__Goal of the exercise__
In the records below, find the line with "R209: 3.3k (0V, n11) -> 3.3k (n11, n16)" and the line with "U202 pin SCL: 0V -> n4". Print both exactly, along with every line between them, and no other line.

__Information__

-----

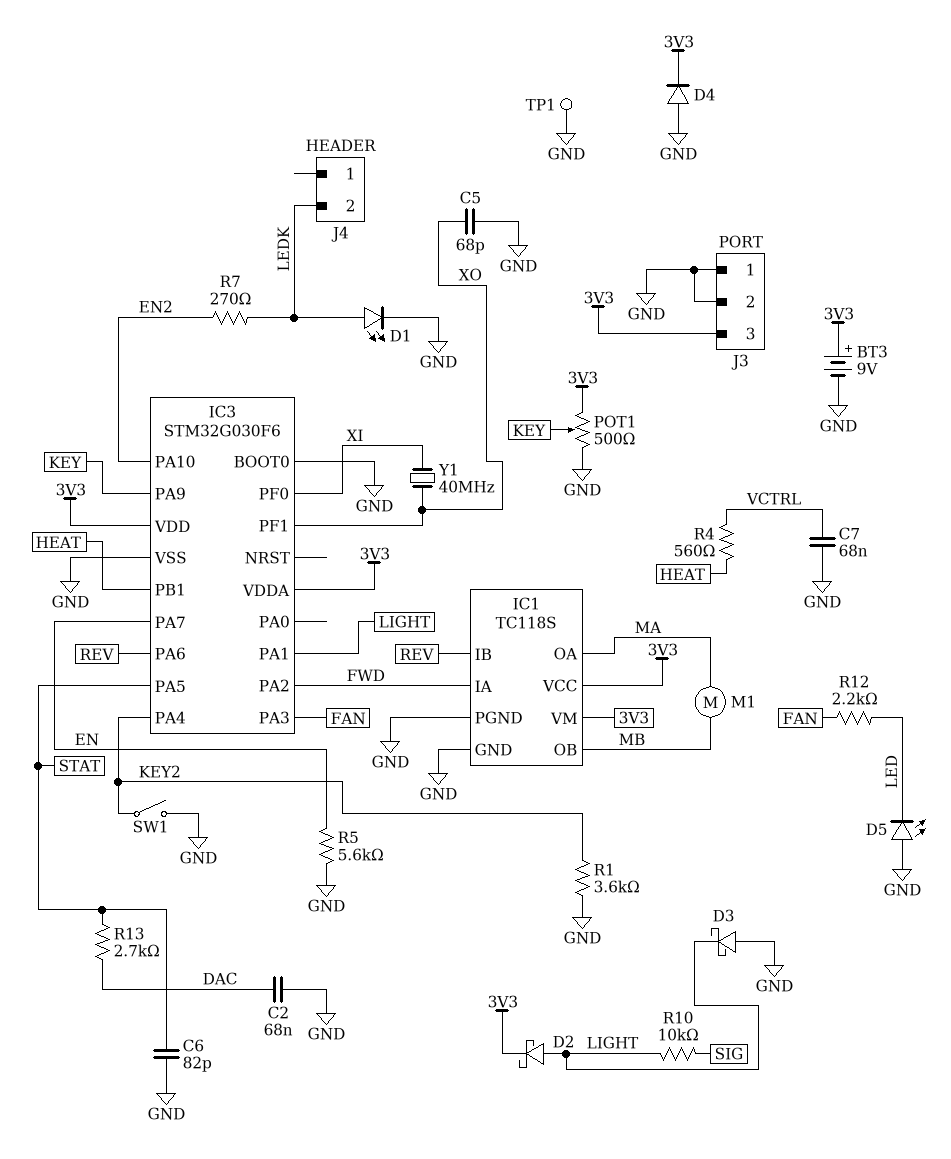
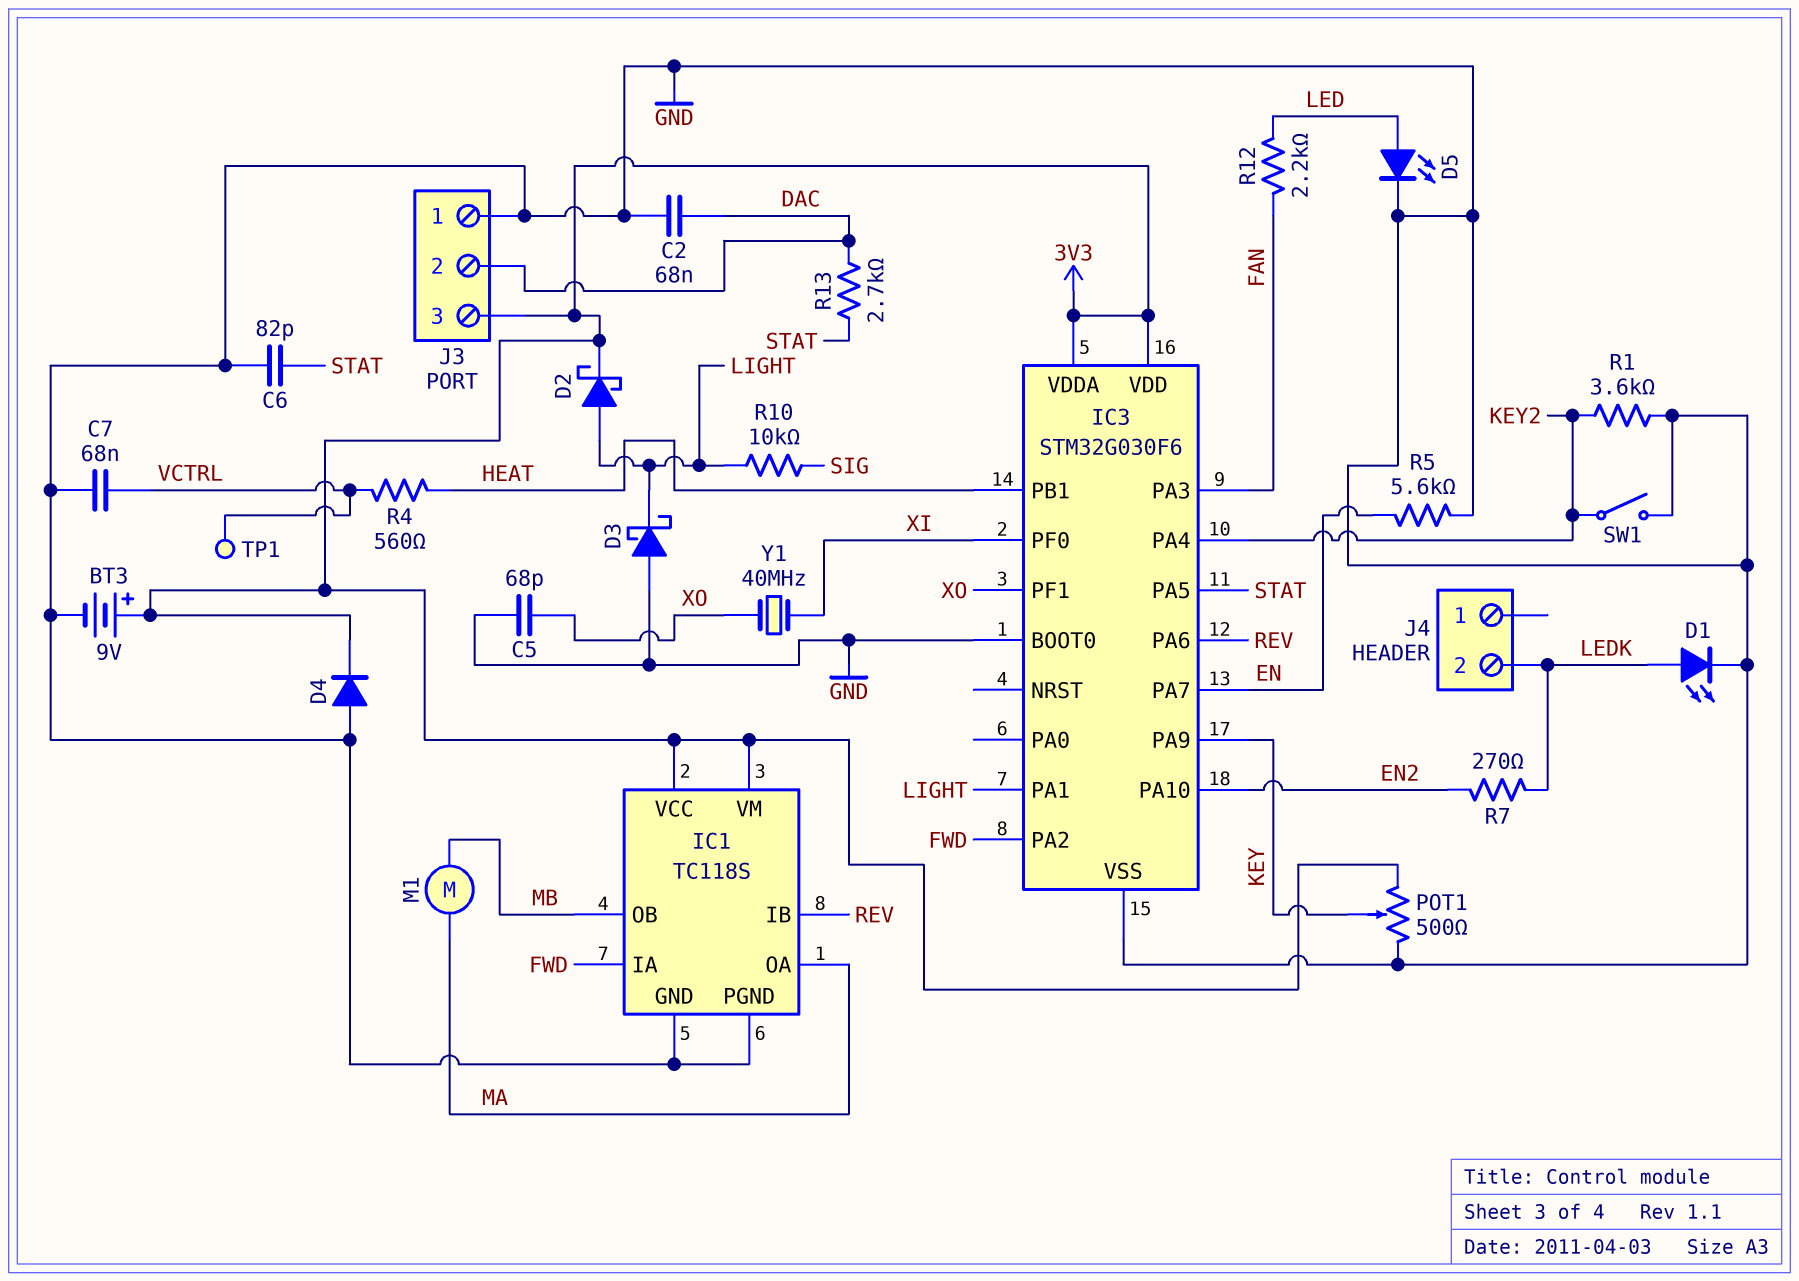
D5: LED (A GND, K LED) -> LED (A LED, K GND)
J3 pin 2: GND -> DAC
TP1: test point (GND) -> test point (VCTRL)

-----

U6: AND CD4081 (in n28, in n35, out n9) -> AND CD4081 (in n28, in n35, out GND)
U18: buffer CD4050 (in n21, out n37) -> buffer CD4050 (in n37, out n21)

-----

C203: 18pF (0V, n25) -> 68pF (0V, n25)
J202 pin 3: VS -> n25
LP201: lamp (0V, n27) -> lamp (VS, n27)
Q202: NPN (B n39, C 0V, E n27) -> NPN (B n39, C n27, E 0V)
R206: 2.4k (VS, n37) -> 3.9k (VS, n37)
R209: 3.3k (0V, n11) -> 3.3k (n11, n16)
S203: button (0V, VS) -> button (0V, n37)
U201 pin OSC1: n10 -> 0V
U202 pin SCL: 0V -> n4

-----

__Task response__
R209: 3.3k (0V, n11) -> 3.3k (n11, n16)
S203: button (0V, VS) -> button (0V, n37)
U201 pin OSC1: n10 -> 0V
U202 pin SCL: 0V -> n4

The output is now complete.